▸ The records:
####

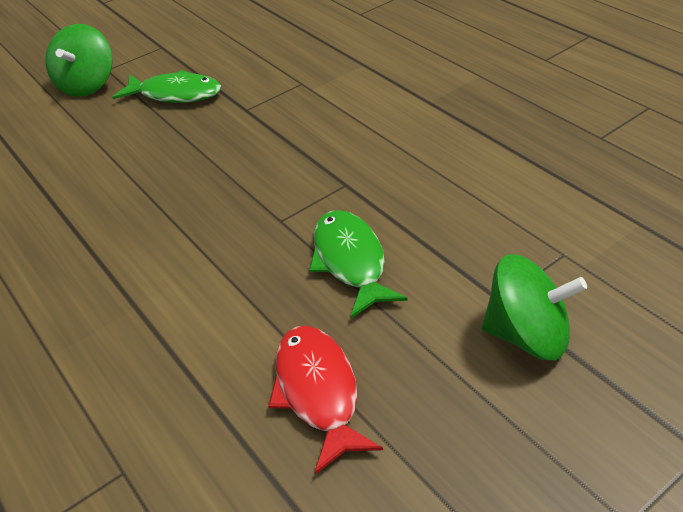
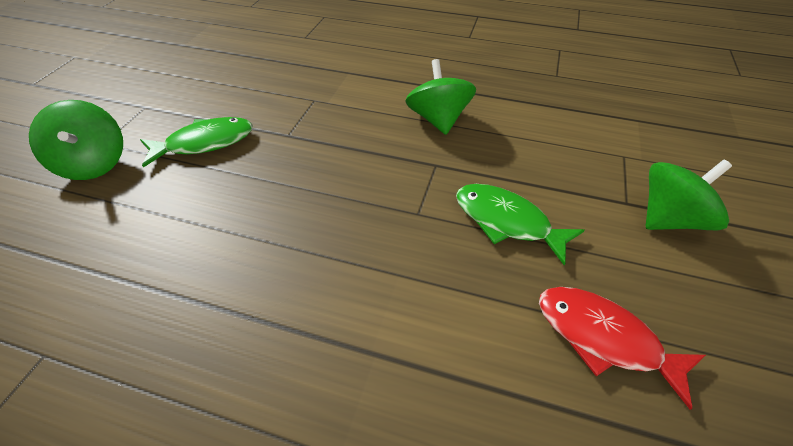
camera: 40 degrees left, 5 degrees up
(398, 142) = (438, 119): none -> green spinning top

####

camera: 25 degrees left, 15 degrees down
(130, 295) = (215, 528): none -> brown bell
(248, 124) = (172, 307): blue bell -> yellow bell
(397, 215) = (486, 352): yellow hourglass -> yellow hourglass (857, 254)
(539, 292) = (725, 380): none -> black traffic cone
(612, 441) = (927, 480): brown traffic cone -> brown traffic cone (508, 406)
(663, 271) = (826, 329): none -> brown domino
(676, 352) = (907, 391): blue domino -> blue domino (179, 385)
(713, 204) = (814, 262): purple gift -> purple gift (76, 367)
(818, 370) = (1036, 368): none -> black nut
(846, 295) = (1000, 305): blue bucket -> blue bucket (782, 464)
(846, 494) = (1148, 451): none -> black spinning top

####

▸ Problem statement:
Number of lines above that include "yellow": state it and nothing else.

▸ Response below:
2